Below are entries. Reproduce exactly the lines between the line holding "D2: diode (A" and the line holding "U2 pin VDD: VDD -> COM", inclusive, and only those.
**** The data ****
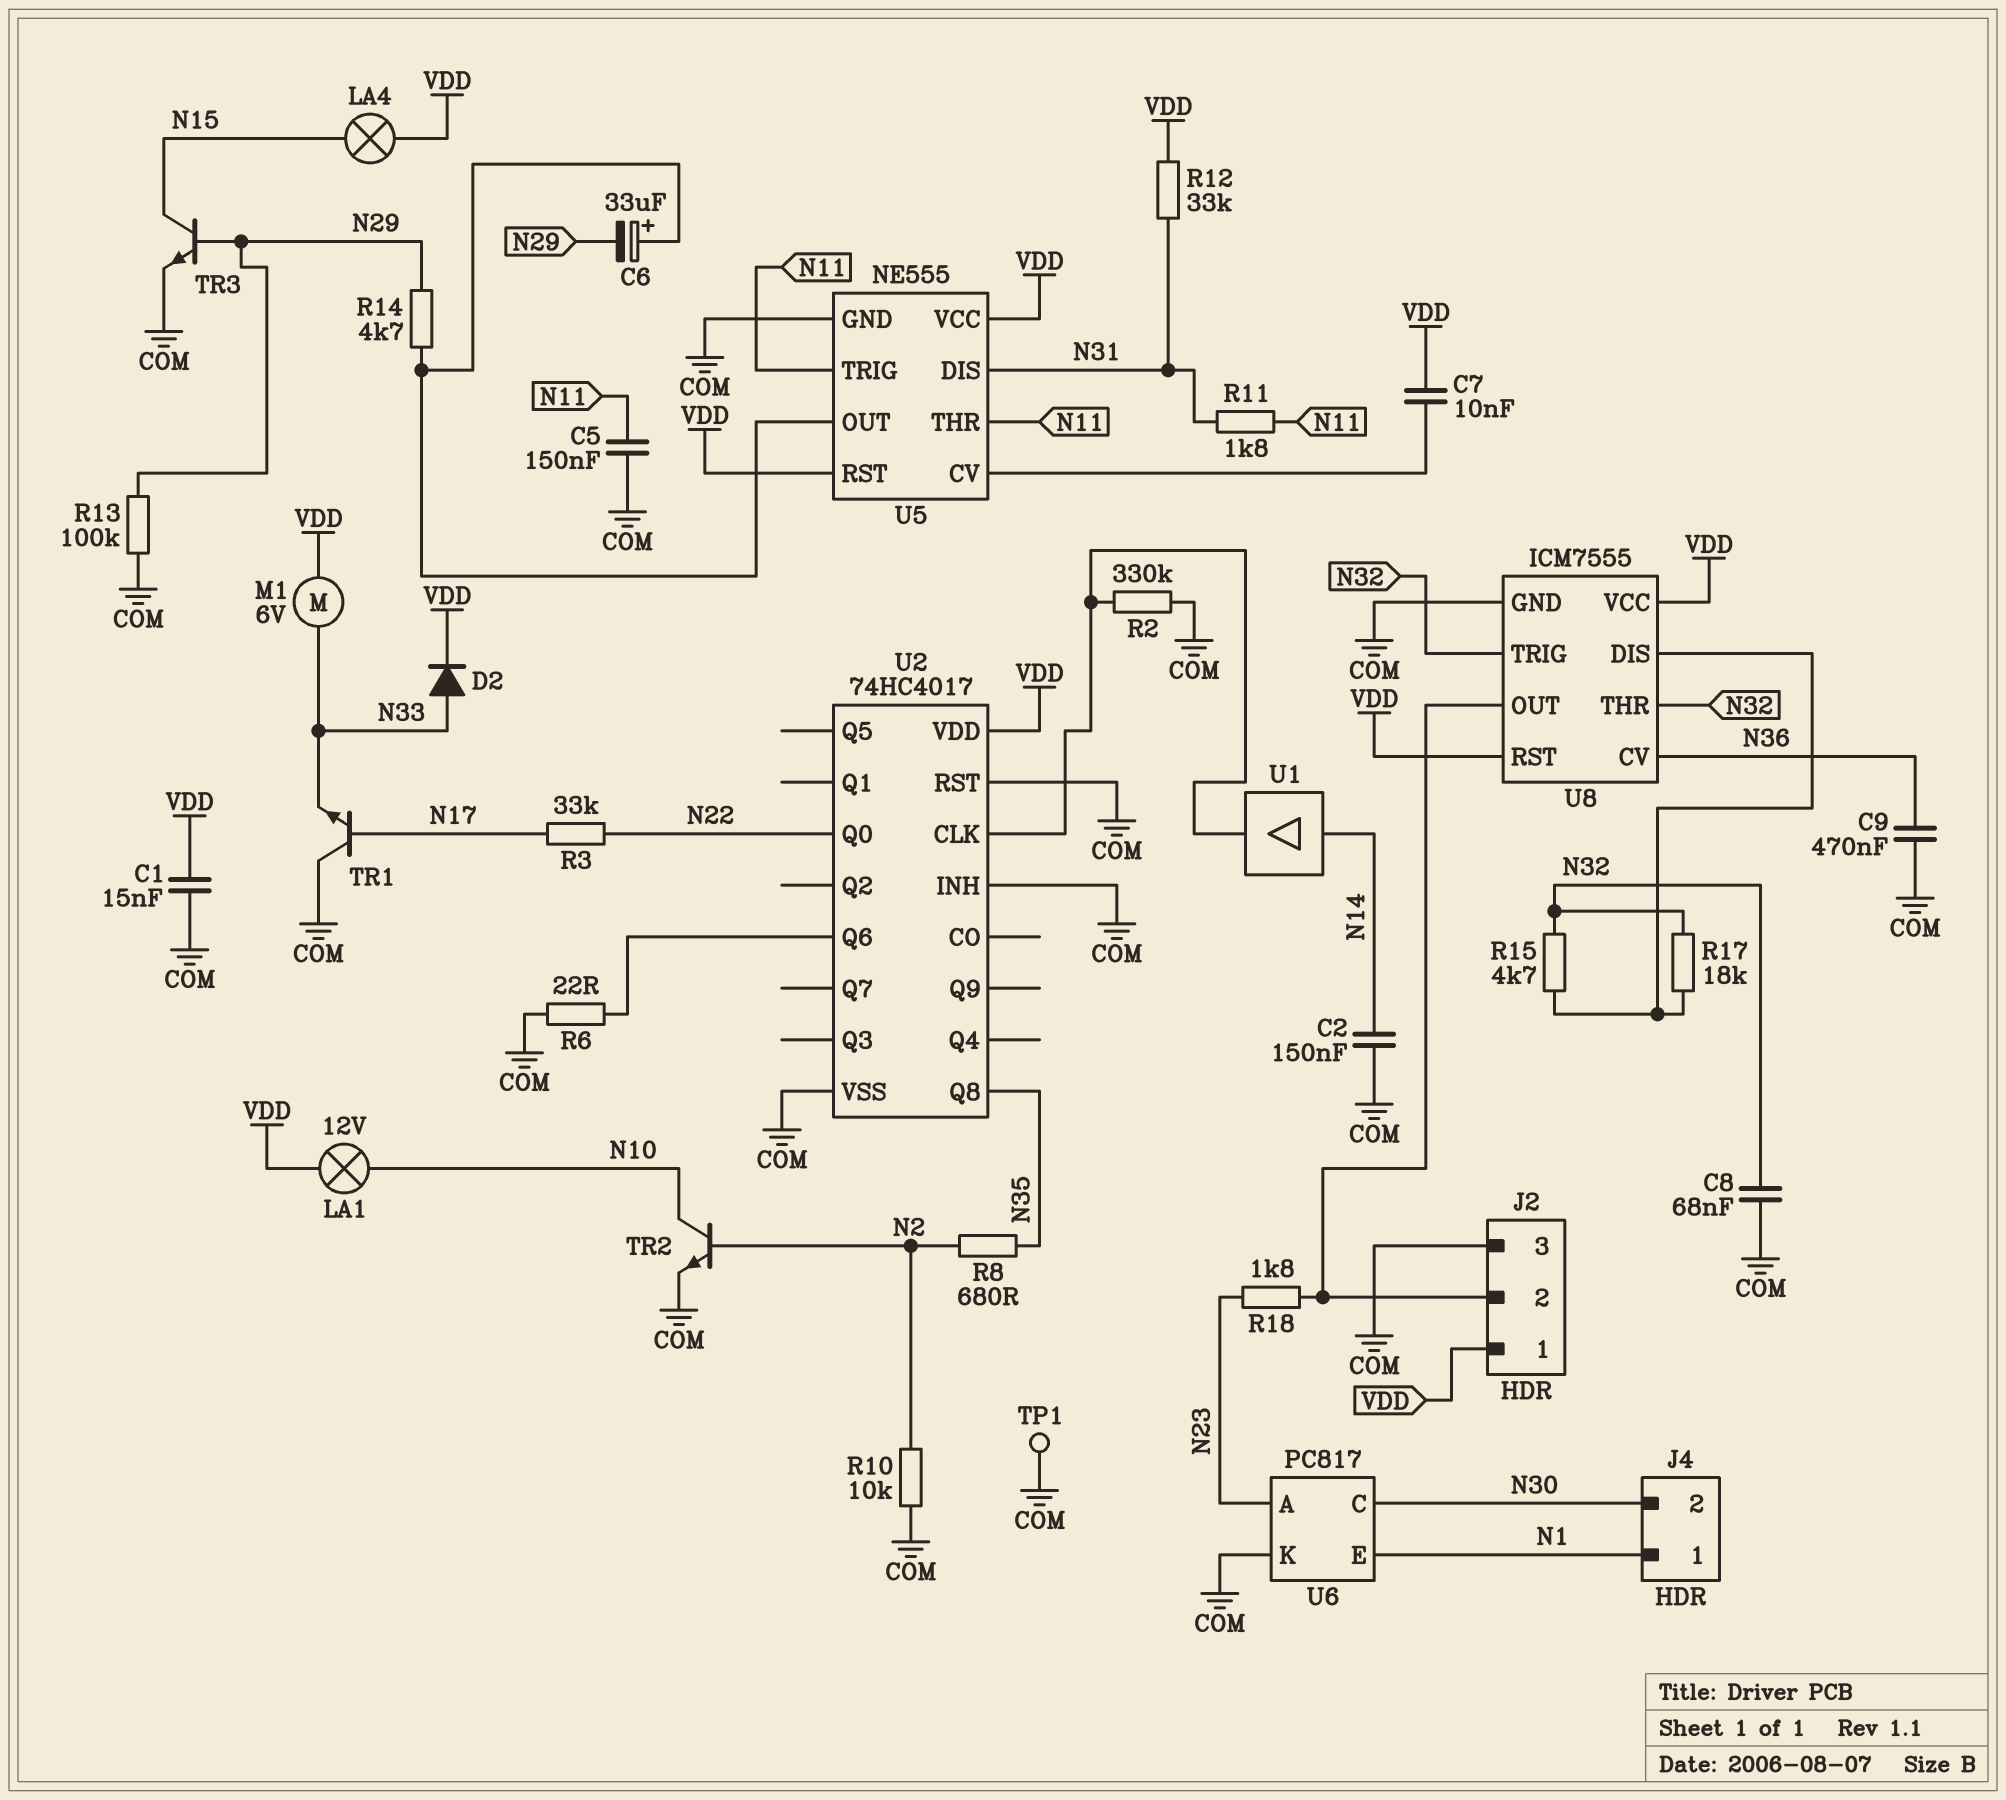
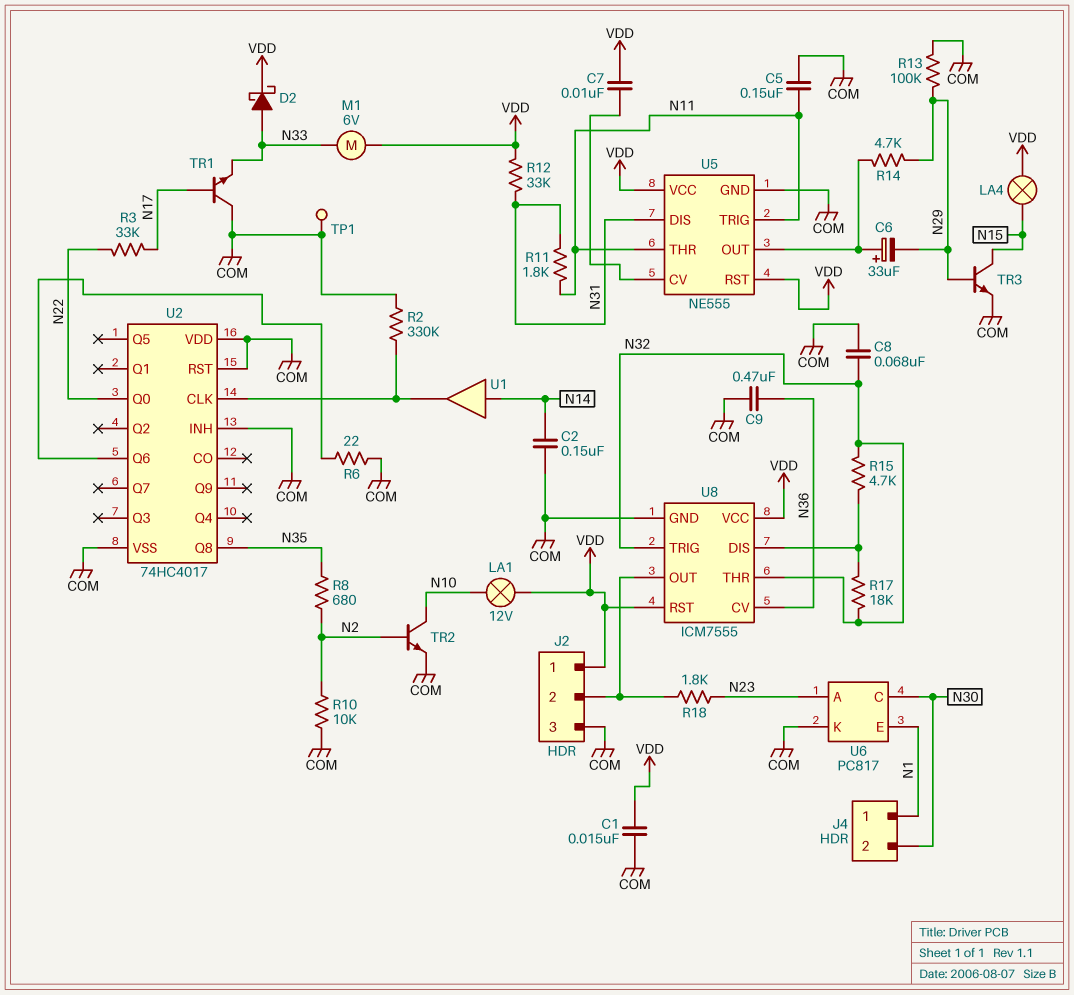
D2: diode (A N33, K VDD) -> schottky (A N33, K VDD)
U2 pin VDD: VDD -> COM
****
**** The data ****
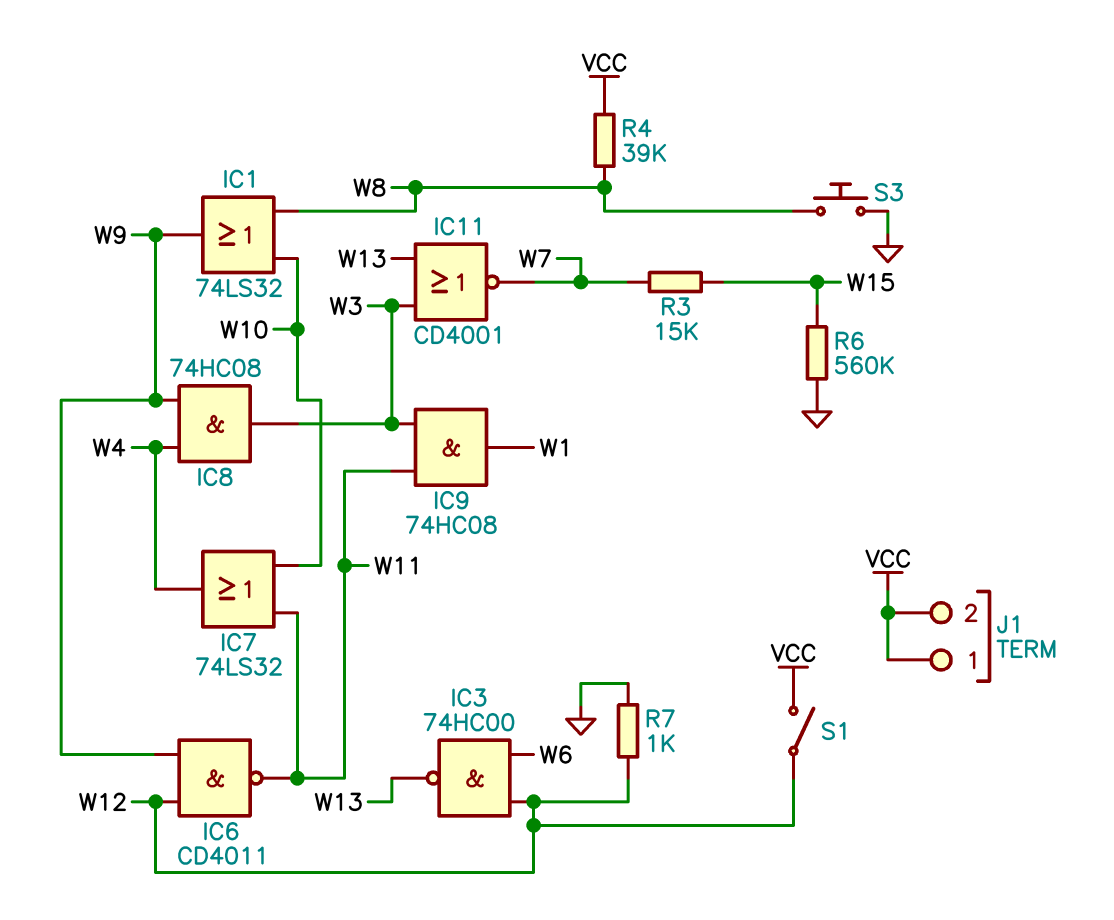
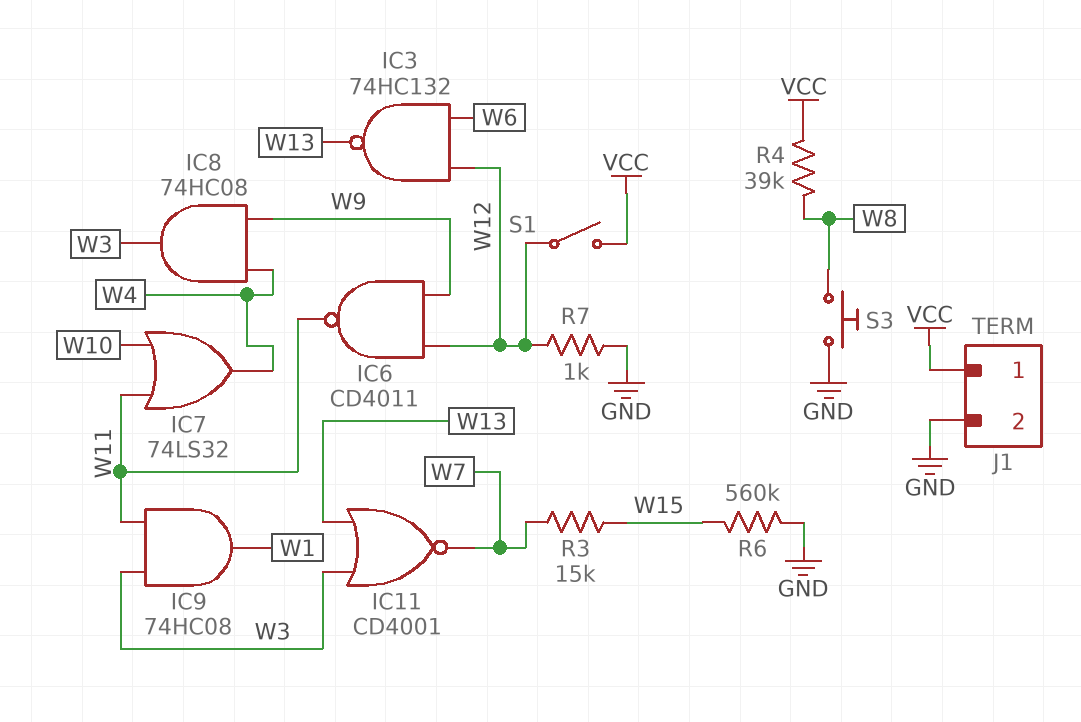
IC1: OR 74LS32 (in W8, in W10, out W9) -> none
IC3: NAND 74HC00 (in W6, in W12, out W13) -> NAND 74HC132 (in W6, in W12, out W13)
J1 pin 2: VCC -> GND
****
# Finished exercise
D2: diode (A N33, K VDD) -> schottky (A N33, K VDD)
U2 pin VDD: VDD -> COM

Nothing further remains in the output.